Copy each line of the records that holds the string "left".

### RECORDS PROVIDED
⁂

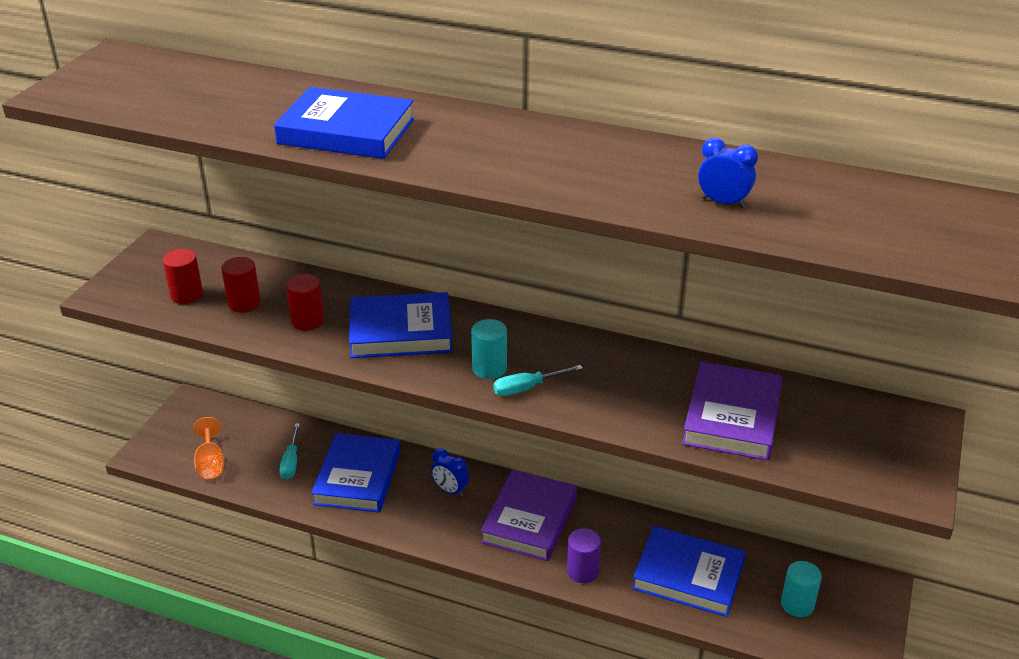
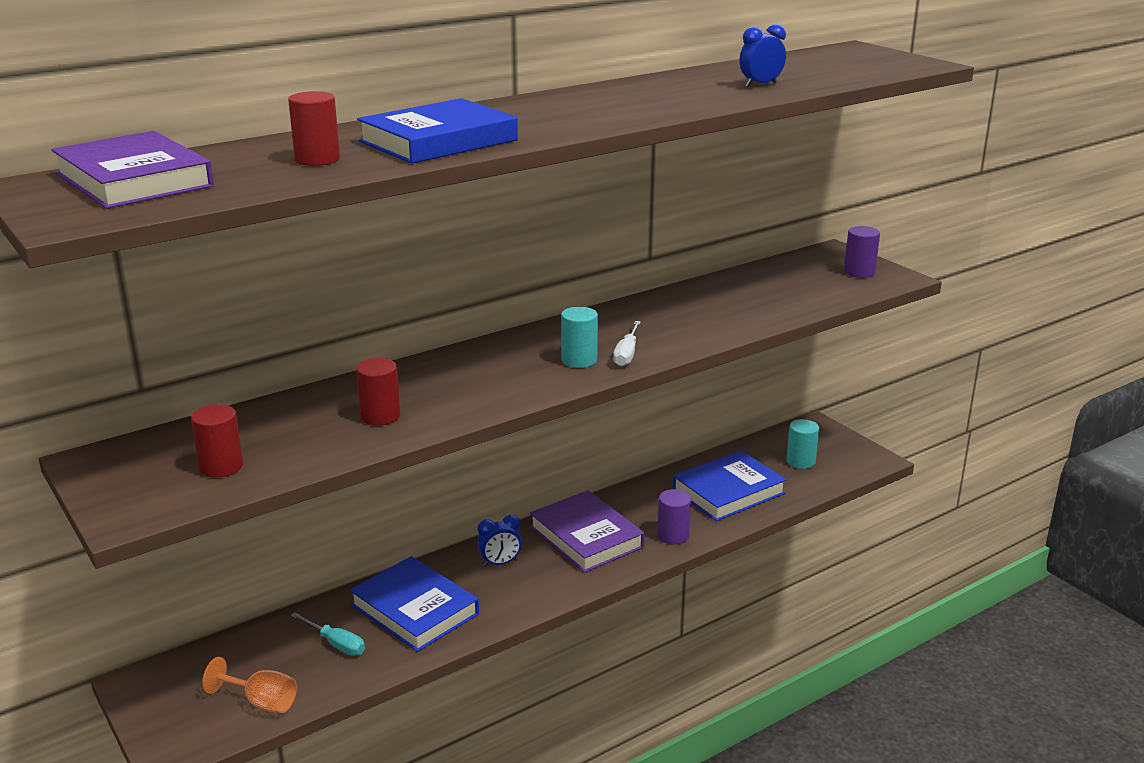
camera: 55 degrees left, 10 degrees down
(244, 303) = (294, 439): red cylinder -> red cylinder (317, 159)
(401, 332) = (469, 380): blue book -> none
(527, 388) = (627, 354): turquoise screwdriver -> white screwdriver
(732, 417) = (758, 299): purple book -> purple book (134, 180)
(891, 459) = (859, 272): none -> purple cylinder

⁂

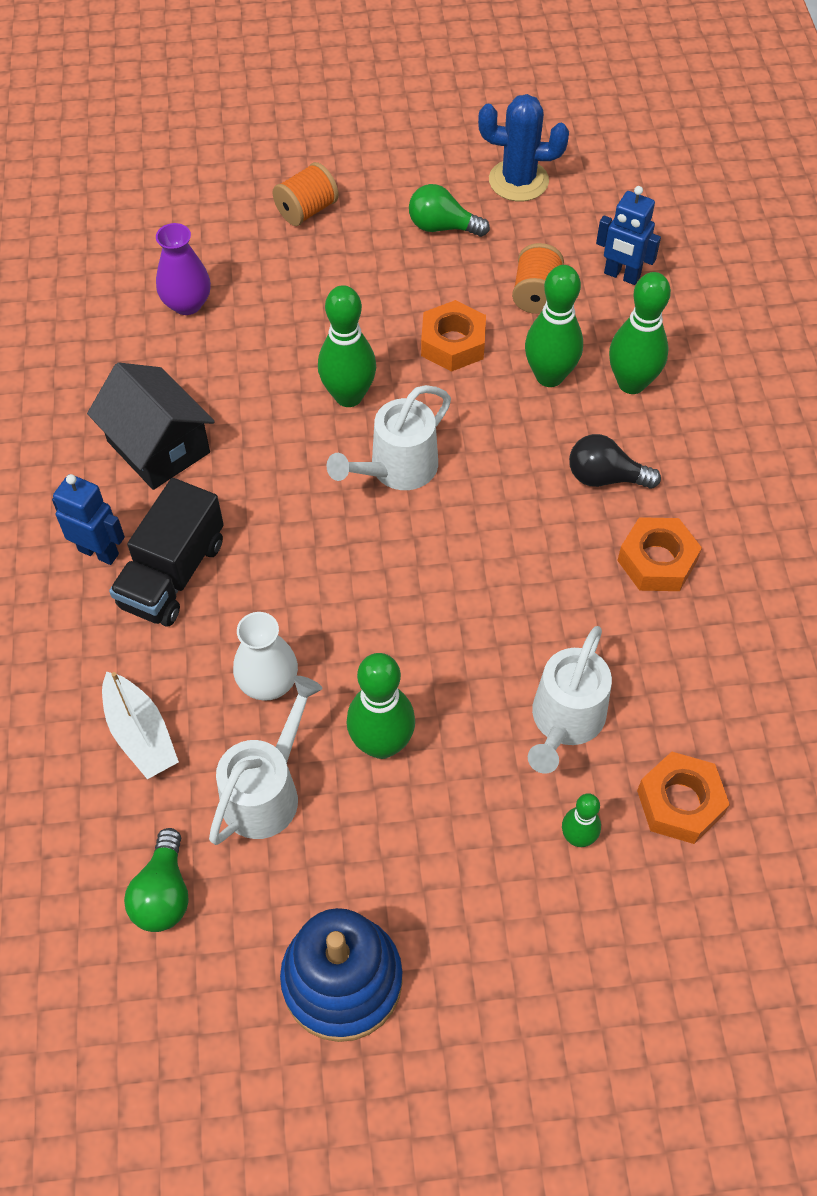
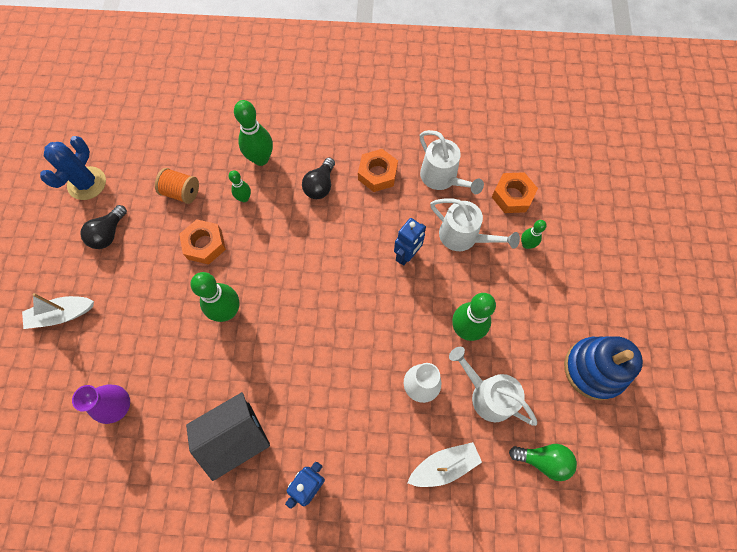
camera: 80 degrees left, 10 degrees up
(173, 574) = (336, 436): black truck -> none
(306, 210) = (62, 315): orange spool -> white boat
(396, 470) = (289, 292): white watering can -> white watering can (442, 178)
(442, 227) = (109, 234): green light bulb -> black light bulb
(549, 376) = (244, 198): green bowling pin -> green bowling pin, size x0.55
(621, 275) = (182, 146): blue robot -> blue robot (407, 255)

⁂

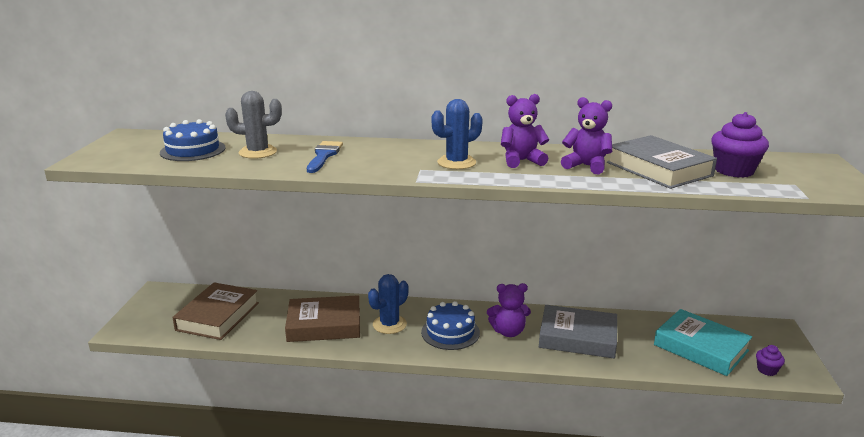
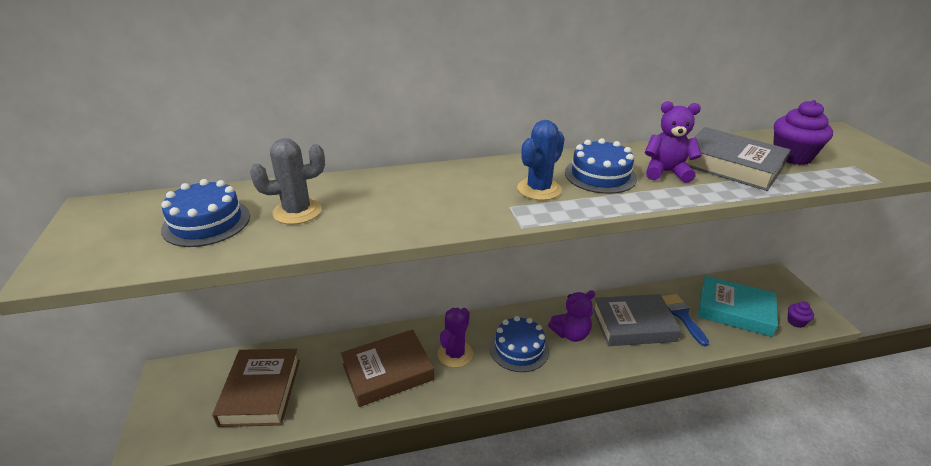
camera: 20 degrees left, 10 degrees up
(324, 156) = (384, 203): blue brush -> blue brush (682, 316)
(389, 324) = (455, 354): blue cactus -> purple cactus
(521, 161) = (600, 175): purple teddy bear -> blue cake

⁂

### YOUR SOLUTION
camera: 55 degrees left, 10 degrees down
camera: 80 degrees left, 10 degrees up
camera: 20 degrees left, 10 degrees up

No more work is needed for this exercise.